* YOUR GOAL
In the records below, find the line containing "JP3 pin 1: N_8 -> COM" and restate it and all lines after it exactly, through the last line.

Structured diff data:
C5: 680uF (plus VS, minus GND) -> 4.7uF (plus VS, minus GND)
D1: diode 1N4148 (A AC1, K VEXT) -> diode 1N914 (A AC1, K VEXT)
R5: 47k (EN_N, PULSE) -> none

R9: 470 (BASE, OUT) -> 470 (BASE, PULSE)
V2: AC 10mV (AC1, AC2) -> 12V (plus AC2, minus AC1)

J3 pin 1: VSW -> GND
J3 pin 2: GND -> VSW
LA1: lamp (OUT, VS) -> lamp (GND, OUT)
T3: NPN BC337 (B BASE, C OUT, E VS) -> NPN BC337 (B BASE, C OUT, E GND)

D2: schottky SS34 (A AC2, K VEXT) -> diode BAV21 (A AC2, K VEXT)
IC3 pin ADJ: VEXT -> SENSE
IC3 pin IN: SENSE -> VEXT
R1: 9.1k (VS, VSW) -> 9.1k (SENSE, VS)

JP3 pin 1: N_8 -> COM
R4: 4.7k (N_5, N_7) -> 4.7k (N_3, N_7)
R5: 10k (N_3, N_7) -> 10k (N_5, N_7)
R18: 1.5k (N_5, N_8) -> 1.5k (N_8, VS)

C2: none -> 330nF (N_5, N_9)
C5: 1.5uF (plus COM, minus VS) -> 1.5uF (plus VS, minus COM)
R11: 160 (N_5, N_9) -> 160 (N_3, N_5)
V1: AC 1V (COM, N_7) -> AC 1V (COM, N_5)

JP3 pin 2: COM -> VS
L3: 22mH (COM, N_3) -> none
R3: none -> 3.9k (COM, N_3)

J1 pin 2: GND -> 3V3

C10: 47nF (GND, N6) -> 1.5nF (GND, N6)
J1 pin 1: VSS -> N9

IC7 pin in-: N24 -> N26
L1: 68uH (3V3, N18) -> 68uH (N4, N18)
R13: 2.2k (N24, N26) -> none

* ANSWER SPACE
JP3 pin 1: N_8 -> COM
R4: 4.7k (N_5, N_7) -> 4.7k (N_3, N_7)
R5: 10k (N_3, N_7) -> 10k (N_5, N_7)
R18: 1.5k (N_5, N_8) -> 1.5k (N_8, VS)

C2: none -> 330nF (N_5, N_9)
C5: 1.5uF (plus COM, minus VS) -> 1.5uF (plus VS, minus COM)
R11: 160 (N_5, N_9) -> 160 (N_3, N_5)
V1: AC 1V (COM, N_7) -> AC 1V (COM, N_5)

JP3 pin 2: COM -> VS
L3: 22mH (COM, N_3) -> none
R3: none -> 3.9k (COM, N_3)

J1 pin 2: GND -> 3V3

C10: 47nF (GND, N6) -> 1.5nF (GND, N6)
J1 pin 1: VSS -> N9

IC7 pin in-: N24 -> N26
L1: 68uH (3V3, N18) -> 68uH (N4, N18)
R13: 2.2k (N24, N26) -> none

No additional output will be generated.